=== Section Start ===
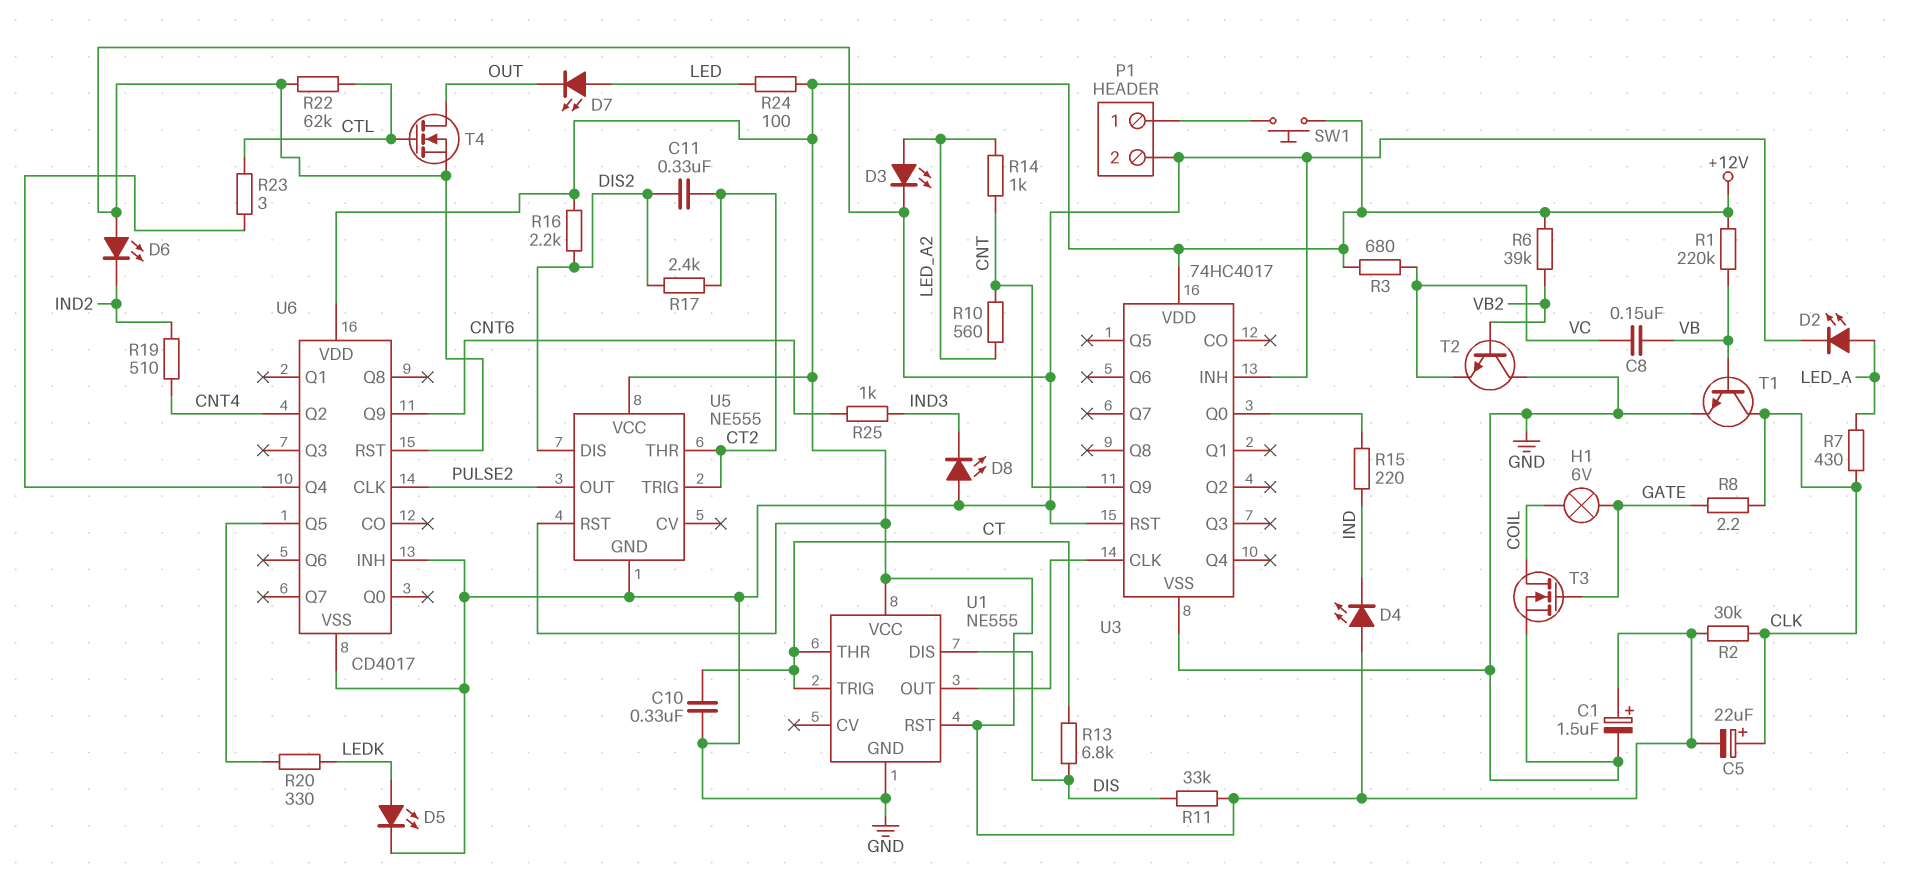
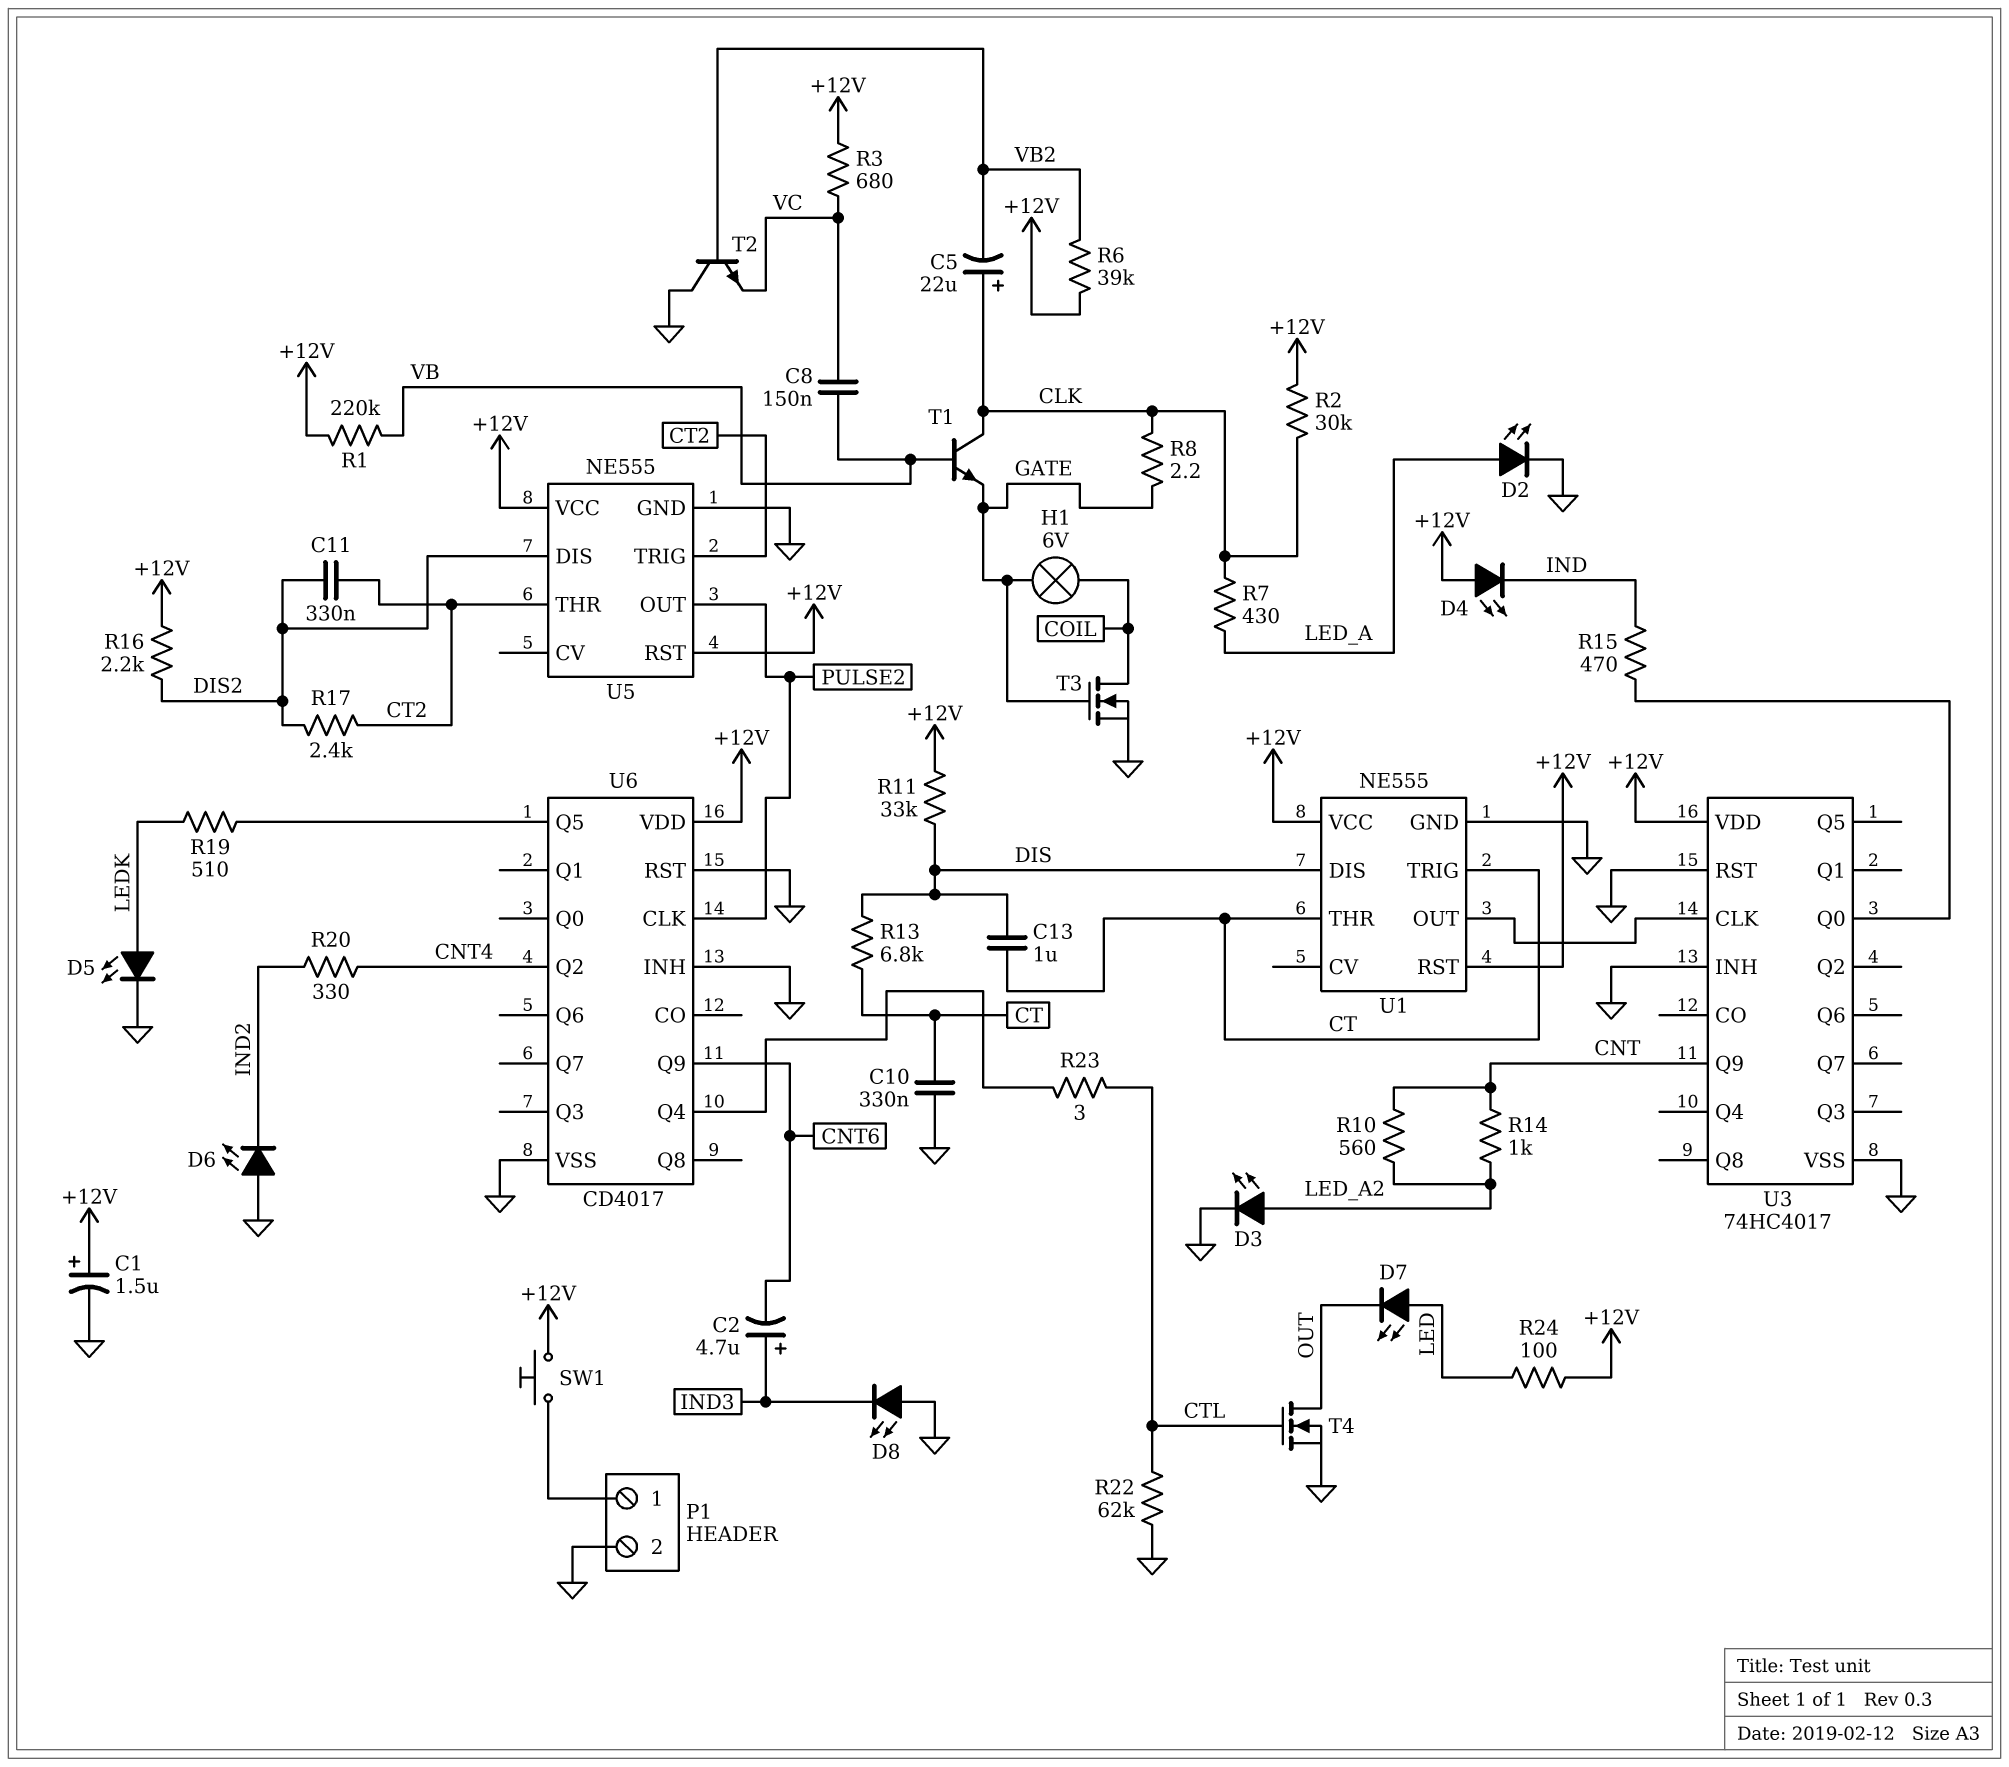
C2: none -> 4.7uF (plus IND3, minus CNT6)
C5: 22uF (plus CLK, minus +12V) -> 22uF (plus CLK, minus VB2)
C13: none -> 1uF (CT, DIS)
R15: 220 (IND, U3/Q0) -> 470 (IND, U3/Q0)
R19: 510 (CNT4, IND2) -> 510 (LEDK, U6/Q5)
R20: 330 (LEDK, U6/Q5) -> 330 (CNT4, IND2)
R25: 1k (CNT6, IND3) -> none
T1: NPN (B VB, C CLK, E GND) -> NPN (B VB, C CLK, E GATE)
=== Section End ===
* _Task brief_
Among the lines above, find each one containing the string "LEDK" and copy it.

* _Solution below_
R19: 510 (CNT4, IND2) -> 510 (LEDK, U6/Q5)
R20: 330 (LEDK, U6/Q5) -> 330 (CNT4, IND2)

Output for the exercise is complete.